### To do:
Search the listing below for the line containing "none -> red 1x3 brick [141,158,184,211]". From there through the line containing "none -> white 1x4 plate [673,200,727,256]", transcribe every line exactly, both ends included.

### Input:
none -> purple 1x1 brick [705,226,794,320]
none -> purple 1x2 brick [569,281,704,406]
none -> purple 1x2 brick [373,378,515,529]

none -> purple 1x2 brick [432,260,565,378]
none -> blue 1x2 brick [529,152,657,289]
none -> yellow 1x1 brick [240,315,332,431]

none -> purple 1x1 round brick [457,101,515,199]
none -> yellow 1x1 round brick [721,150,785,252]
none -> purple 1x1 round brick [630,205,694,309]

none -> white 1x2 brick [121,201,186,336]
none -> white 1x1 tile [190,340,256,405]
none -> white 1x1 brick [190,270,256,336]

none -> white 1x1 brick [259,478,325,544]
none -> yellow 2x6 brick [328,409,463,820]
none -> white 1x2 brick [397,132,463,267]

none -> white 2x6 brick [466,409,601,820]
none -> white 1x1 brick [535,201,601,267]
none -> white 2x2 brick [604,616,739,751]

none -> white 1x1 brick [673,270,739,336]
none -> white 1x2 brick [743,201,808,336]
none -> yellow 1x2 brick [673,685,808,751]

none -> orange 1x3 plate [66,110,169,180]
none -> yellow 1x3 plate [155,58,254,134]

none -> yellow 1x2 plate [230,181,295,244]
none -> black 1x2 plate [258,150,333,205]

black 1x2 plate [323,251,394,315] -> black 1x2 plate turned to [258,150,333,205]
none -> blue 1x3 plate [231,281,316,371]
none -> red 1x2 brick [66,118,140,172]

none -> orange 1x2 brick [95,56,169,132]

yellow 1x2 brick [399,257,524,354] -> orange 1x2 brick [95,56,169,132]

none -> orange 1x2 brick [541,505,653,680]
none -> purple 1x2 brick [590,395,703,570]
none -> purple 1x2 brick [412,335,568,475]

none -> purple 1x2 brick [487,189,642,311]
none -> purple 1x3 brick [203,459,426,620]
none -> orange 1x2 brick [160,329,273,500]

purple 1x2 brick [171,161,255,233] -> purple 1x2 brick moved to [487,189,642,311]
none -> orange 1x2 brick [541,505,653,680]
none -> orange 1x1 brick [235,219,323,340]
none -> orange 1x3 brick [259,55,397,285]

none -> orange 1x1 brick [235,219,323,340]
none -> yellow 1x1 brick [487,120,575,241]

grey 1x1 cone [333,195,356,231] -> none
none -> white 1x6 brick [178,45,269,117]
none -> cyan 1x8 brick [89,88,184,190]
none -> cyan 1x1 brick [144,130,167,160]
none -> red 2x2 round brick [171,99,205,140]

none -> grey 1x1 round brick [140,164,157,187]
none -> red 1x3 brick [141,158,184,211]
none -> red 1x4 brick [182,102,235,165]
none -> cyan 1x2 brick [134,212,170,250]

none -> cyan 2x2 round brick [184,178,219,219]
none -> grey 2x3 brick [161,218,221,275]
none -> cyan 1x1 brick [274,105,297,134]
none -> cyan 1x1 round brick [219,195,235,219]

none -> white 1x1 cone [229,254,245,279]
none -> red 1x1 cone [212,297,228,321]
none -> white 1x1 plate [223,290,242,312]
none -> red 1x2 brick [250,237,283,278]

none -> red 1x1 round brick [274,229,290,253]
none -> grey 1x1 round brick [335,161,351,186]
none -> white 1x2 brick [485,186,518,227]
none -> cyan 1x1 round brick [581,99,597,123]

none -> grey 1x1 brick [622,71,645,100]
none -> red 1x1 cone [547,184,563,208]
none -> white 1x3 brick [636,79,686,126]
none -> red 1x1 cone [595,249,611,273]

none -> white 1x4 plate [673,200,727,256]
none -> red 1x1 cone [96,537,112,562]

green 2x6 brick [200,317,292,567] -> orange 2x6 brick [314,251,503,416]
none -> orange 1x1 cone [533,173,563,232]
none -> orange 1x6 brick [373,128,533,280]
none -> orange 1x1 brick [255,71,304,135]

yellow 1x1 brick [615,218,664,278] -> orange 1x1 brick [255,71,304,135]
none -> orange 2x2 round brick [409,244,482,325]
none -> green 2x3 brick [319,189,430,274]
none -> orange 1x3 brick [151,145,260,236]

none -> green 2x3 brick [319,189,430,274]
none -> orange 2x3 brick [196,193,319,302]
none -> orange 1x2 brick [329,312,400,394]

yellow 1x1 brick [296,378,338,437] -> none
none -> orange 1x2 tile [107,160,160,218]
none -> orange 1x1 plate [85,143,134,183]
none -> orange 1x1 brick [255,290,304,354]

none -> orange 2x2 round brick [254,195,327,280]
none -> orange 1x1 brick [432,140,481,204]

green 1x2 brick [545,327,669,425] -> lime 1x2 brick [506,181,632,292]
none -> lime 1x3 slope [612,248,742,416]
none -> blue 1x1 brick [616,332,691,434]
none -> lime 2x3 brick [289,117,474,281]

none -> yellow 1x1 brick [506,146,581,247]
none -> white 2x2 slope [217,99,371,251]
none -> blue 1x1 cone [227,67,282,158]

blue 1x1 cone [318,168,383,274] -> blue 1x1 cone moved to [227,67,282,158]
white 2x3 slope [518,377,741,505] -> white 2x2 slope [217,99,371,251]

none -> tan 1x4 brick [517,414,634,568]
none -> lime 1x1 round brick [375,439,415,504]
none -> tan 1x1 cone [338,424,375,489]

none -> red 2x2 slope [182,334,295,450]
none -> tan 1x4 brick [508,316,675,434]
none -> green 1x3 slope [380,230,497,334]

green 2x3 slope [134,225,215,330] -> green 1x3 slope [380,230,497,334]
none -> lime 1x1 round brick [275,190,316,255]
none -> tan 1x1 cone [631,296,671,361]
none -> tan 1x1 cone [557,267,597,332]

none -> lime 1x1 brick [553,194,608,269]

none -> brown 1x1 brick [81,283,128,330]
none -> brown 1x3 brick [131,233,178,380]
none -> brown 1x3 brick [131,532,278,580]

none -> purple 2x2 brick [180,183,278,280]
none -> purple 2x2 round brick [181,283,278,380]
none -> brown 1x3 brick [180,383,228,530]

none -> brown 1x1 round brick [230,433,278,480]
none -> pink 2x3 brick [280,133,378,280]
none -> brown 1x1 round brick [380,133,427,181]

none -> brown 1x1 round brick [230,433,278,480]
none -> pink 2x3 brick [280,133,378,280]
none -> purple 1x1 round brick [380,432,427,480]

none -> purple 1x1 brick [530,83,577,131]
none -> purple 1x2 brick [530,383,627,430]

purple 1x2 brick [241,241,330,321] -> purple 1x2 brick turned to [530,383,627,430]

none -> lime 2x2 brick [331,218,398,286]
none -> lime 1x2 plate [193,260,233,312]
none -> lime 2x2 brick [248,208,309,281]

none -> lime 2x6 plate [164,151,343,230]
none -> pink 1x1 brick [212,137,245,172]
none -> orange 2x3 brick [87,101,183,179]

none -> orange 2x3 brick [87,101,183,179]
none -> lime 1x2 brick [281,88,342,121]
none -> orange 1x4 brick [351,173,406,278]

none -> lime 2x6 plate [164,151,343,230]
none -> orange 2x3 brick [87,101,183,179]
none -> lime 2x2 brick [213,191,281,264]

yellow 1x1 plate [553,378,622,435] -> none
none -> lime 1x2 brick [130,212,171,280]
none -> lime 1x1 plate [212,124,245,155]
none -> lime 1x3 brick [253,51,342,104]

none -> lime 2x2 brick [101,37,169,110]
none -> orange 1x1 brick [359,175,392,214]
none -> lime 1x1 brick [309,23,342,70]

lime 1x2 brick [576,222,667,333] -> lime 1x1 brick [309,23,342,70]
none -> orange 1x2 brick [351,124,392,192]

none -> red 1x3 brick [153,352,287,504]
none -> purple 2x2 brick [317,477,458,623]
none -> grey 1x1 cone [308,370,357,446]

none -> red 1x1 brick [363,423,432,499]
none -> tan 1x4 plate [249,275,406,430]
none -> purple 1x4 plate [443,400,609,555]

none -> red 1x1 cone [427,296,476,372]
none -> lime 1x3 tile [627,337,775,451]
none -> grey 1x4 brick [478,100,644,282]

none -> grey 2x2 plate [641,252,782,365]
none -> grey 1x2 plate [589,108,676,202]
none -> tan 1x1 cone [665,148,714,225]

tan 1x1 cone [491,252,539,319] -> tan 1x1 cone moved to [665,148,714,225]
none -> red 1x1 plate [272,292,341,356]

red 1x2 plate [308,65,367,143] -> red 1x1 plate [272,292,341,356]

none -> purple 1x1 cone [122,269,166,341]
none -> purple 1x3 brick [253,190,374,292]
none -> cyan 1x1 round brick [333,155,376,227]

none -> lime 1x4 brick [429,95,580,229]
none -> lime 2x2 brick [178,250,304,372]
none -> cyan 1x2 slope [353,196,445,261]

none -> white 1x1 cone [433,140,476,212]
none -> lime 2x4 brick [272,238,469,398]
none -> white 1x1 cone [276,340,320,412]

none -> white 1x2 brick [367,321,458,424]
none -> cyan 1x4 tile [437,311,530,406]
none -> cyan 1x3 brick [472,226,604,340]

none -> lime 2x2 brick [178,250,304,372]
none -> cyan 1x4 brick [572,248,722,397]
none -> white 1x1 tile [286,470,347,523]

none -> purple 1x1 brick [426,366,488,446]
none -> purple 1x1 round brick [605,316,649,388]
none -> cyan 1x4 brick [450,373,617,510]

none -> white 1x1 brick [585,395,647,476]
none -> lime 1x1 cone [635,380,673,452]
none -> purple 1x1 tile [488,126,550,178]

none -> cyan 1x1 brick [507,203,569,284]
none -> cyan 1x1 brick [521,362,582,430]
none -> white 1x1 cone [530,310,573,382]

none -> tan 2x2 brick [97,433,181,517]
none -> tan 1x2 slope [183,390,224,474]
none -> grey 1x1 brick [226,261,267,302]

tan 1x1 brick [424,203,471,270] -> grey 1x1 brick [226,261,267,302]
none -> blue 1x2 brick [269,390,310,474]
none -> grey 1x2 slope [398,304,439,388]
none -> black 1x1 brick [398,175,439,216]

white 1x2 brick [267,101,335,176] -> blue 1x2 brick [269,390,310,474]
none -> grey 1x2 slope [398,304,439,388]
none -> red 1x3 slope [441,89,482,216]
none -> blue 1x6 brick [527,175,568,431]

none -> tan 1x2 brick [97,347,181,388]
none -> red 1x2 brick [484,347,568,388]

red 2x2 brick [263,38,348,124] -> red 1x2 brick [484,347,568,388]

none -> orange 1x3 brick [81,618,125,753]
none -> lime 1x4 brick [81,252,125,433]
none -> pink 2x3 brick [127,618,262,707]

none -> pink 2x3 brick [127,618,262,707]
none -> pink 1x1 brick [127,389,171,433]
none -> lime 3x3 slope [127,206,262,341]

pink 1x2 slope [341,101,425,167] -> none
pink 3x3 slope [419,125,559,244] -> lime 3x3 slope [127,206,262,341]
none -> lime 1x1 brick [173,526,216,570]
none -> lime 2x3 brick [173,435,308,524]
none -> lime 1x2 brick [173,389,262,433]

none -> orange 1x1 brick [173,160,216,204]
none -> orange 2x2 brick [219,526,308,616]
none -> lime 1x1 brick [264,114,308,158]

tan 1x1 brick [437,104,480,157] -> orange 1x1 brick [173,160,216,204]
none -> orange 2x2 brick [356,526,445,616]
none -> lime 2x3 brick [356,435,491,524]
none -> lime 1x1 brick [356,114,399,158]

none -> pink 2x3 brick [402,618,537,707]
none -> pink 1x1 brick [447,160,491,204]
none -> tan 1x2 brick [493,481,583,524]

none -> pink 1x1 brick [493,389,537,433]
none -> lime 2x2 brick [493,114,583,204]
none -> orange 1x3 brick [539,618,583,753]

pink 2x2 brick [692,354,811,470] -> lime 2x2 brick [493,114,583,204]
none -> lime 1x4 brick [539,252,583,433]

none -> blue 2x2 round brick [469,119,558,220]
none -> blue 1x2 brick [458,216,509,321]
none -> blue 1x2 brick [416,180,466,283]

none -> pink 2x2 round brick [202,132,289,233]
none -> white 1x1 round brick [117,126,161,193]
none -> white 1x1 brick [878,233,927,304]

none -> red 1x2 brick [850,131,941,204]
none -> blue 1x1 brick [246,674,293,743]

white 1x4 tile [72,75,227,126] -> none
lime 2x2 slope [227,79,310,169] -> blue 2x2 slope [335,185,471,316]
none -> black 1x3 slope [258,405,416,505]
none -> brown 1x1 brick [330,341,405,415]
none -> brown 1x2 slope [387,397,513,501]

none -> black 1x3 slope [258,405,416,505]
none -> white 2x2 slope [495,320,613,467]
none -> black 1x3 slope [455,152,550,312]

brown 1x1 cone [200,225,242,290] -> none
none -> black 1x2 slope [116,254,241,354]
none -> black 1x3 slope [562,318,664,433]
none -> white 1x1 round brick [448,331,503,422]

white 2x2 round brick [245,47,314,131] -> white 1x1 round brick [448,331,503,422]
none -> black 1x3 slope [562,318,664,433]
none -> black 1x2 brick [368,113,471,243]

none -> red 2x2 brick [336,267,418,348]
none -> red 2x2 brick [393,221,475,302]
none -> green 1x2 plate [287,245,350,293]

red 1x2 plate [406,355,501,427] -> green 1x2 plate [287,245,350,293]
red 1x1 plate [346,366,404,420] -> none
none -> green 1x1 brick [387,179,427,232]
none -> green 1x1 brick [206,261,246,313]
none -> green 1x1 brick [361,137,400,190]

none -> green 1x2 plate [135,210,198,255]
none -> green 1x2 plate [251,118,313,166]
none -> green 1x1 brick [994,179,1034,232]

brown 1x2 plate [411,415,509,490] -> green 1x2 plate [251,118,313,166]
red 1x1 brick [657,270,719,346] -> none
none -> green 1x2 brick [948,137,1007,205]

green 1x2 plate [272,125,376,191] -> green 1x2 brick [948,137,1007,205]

### Completed task:
none -> red 1x3 brick [141,158,184,211]
none -> red 1x4 brick [182,102,235,165]
none -> cyan 1x2 brick [134,212,170,250]

none -> cyan 2x2 round brick [184,178,219,219]
none -> grey 2x3 brick [161,218,221,275]
none -> cyan 1x1 brick [274,105,297,134]
none -> cyan 1x1 round brick [219,195,235,219]

none -> white 1x1 cone [229,254,245,279]
none -> red 1x1 cone [212,297,228,321]
none -> white 1x1 plate [223,290,242,312]
none -> red 1x2 brick [250,237,283,278]

none -> red 1x1 round brick [274,229,290,253]
none -> grey 1x1 round brick [335,161,351,186]
none -> white 1x2 brick [485,186,518,227]
none -> cyan 1x1 round brick [581,99,597,123]

none -> grey 1x1 brick [622,71,645,100]
none -> red 1x1 cone [547,184,563,208]
none -> white 1x3 brick [636,79,686,126]
none -> red 1x1 cone [595,249,611,273]

none -> white 1x4 plate [673,200,727,256]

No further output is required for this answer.